• **Given data**:
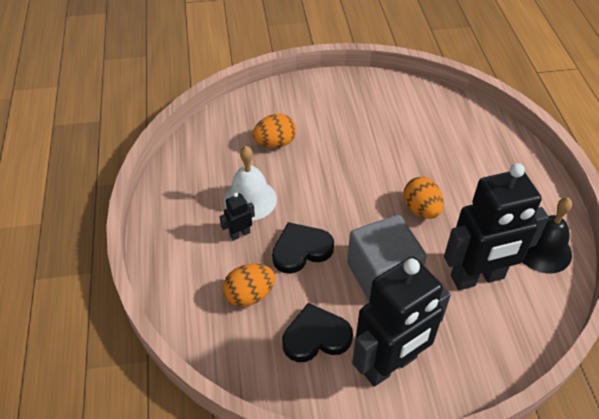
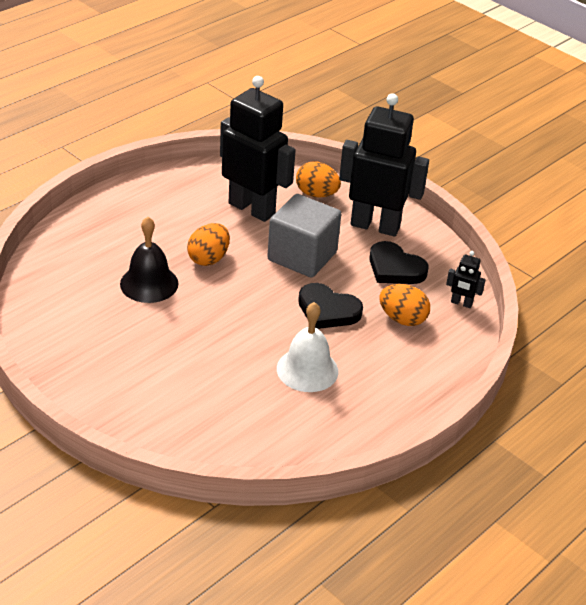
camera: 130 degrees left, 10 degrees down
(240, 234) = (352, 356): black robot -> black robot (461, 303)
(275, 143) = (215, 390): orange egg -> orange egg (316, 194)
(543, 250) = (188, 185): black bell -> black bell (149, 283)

• **Task directions**:
The lines from the one containing "(275, 143) = (215, 390): orange" to the final line of the listing above must be set down exactly, both included.

• **Task result**:
(275, 143) = (215, 390): orange egg -> orange egg (316, 194)
(543, 250) = (188, 185): black bell -> black bell (149, 283)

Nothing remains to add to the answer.